(MATERIAL FOR THIS EXERCISE begins)

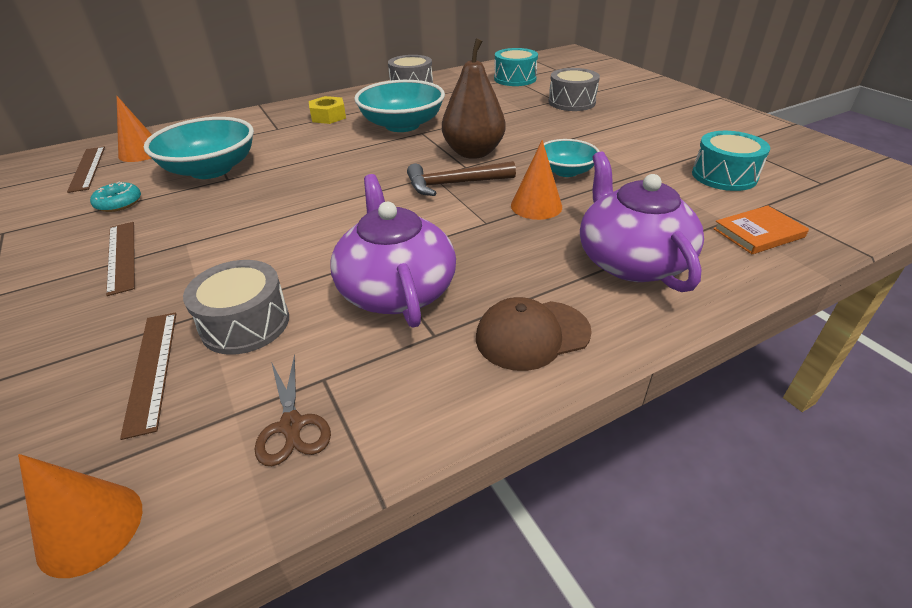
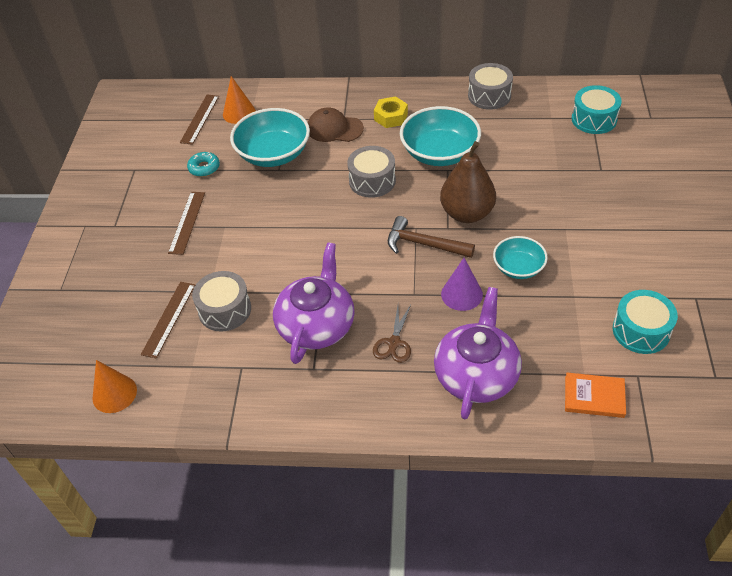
camera: 35 degrees right, 10 degrees up
(292, 425) = (212, 387): brown scissors -> brown scissors (394, 343)
(532, 335) = (364, 396): brown cap -> brown cap (334, 128)
(536, 206) = (461, 294): orange cone -> purple cone
(571, 102) = (612, 178): grey drum -> grey drum (372, 181)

(MATERIAL FOR THIS EXERCISE ends)

**YOUR GOAL**:
For each line of the data that has the word "brown", report that line.

**RESPONSE**:
(292, 425) = (212, 387): brown scissors -> brown scissors (394, 343)
(532, 335) = (364, 396): brown cap -> brown cap (334, 128)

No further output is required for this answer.